==== Record excerpts

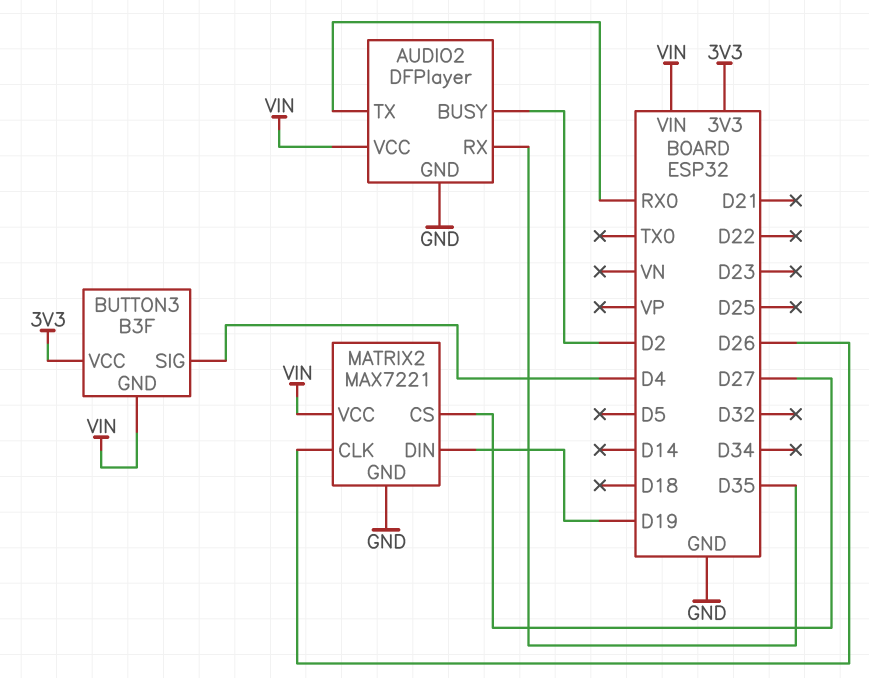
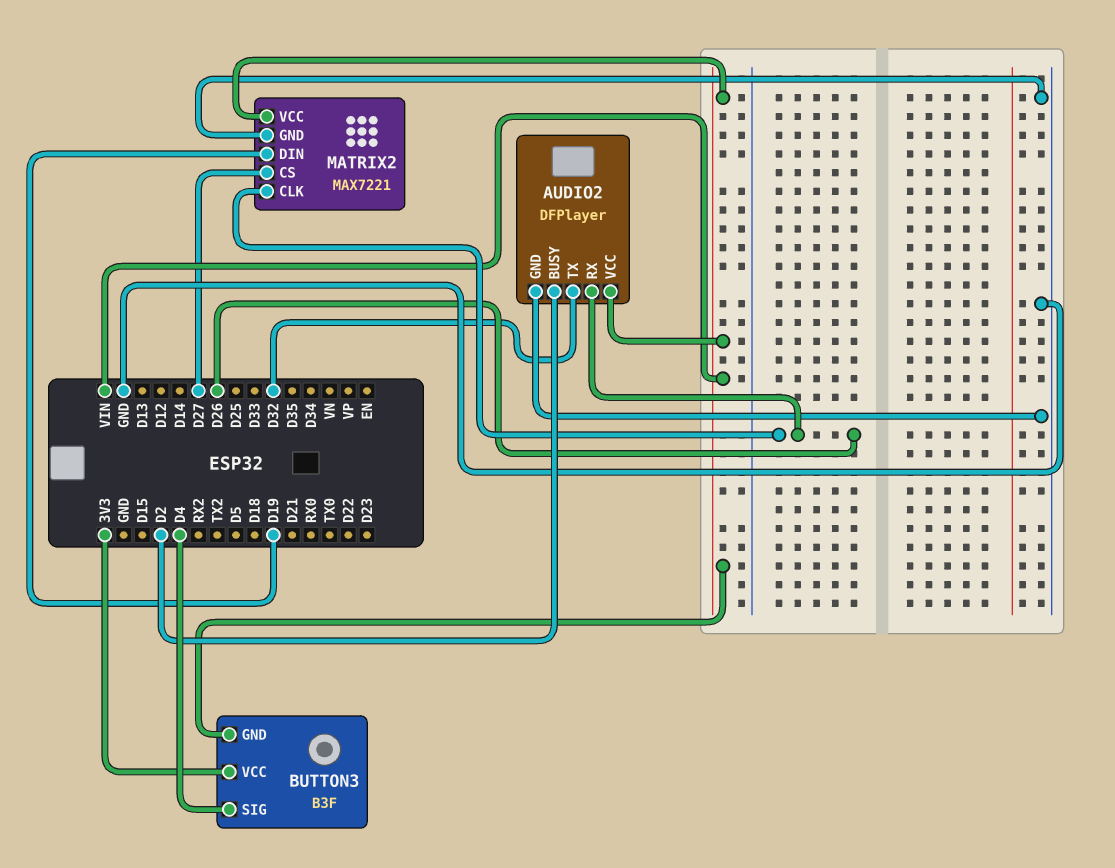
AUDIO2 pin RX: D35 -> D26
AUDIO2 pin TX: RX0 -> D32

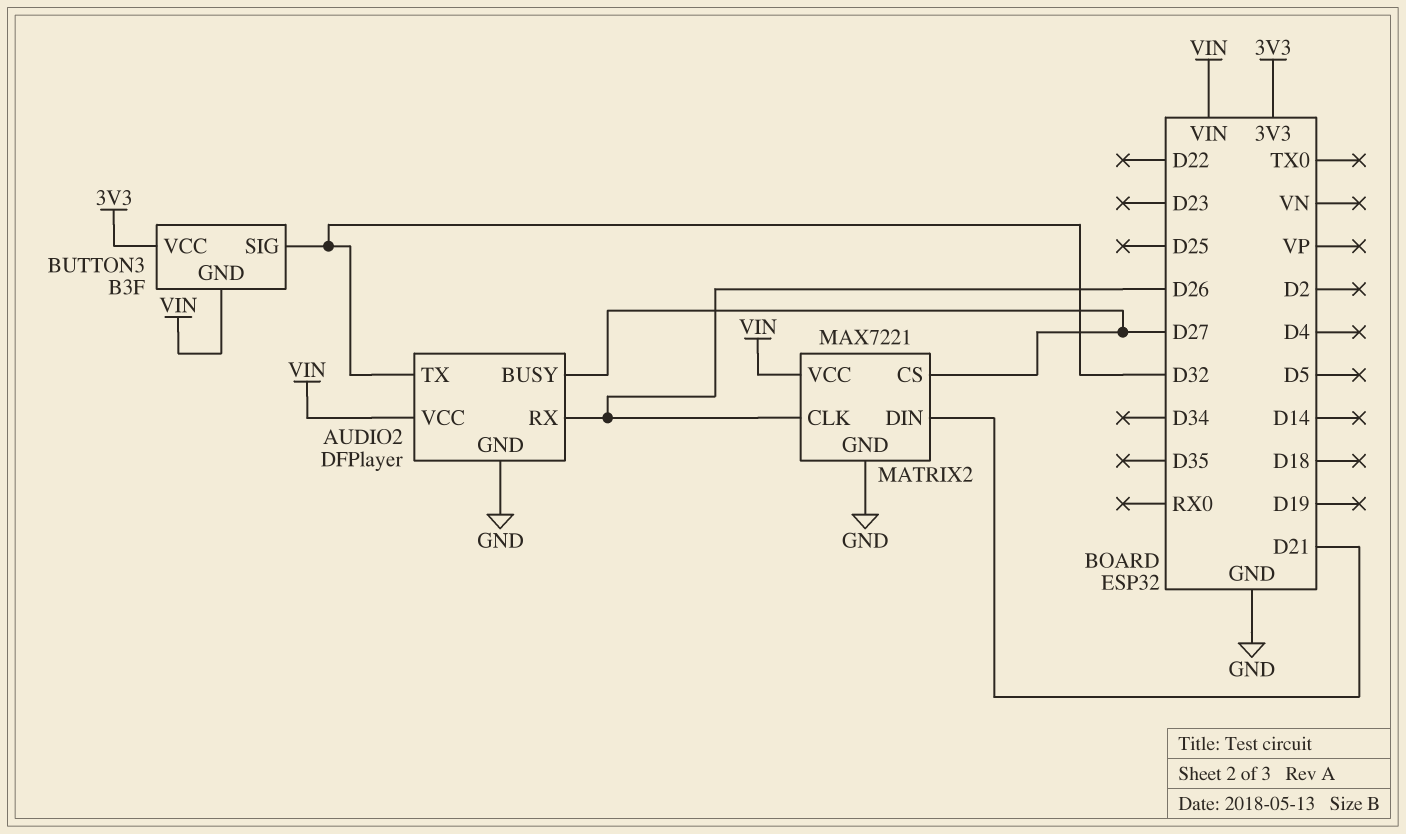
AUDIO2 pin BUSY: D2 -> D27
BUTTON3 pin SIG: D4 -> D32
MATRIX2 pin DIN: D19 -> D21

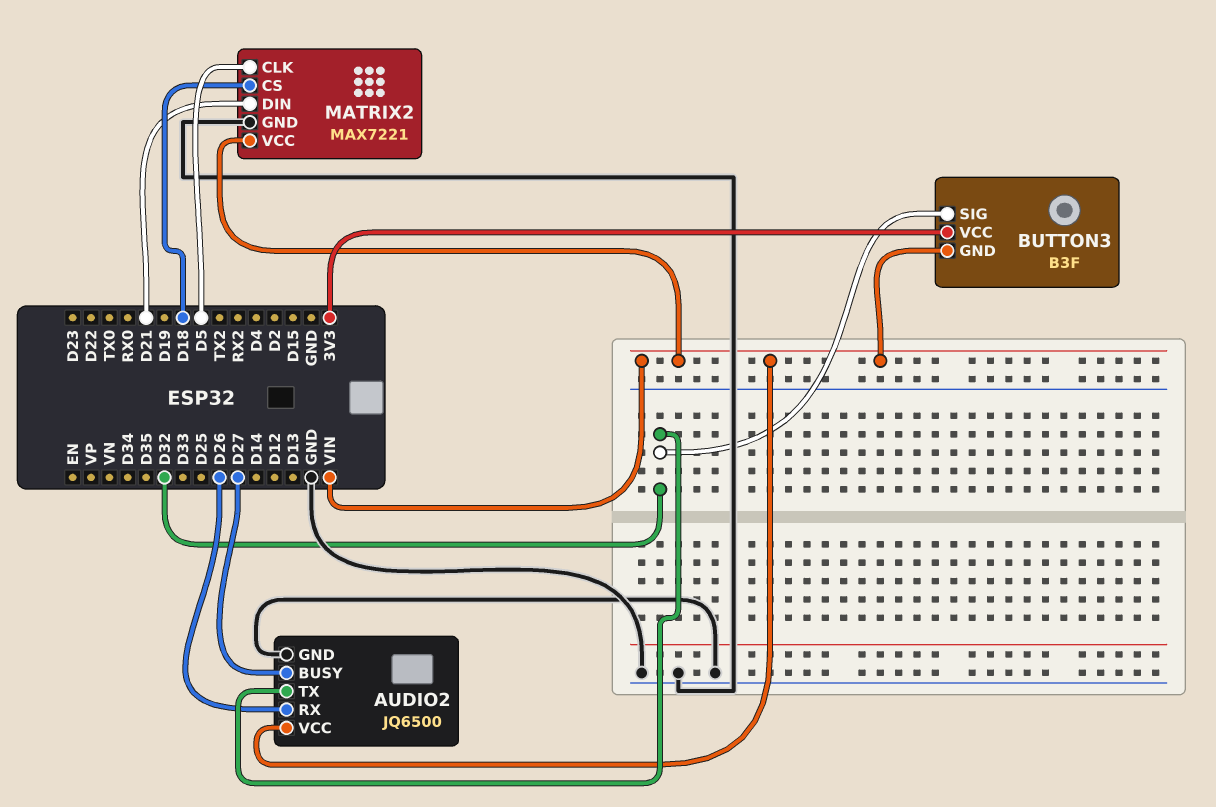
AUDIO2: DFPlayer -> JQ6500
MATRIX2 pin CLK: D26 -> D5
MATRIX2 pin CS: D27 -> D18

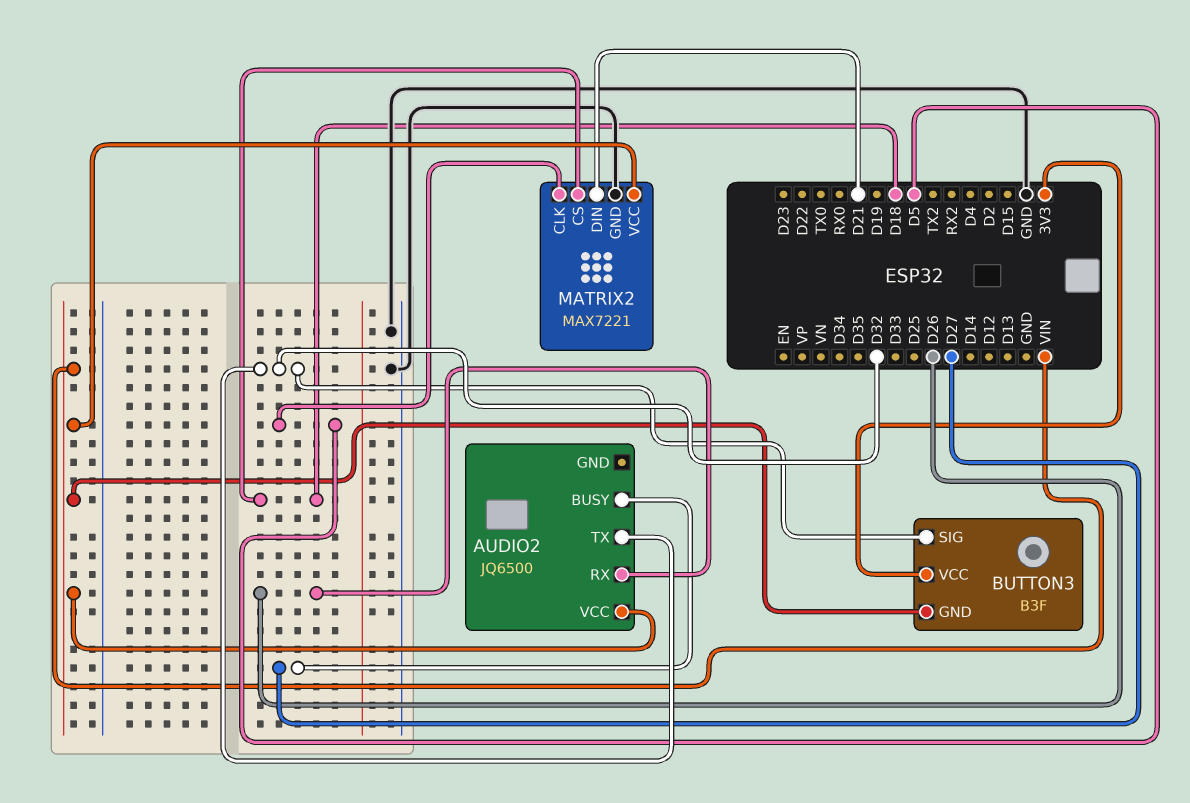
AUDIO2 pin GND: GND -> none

========
==== Record excerpts

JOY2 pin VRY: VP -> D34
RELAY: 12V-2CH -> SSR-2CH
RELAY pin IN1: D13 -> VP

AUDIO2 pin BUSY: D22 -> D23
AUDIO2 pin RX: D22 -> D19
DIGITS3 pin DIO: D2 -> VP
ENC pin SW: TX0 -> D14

========

*Your objective*
Begin with the line above that has "RELAY: 12V-2CH -> SSR-2CH" and continue through the line that has "ENC pin SW: TX0 -> D14", setting each one down exactly. Stop there.

*Answer for the task*
RELAY: 12V-2CH -> SSR-2CH
RELAY pin IN1: D13 -> VP

AUDIO2 pin BUSY: D22 -> D23
AUDIO2 pin RX: D22 -> D19
DIGITS3 pin DIO: D2 -> VP
ENC pin SW: TX0 -> D14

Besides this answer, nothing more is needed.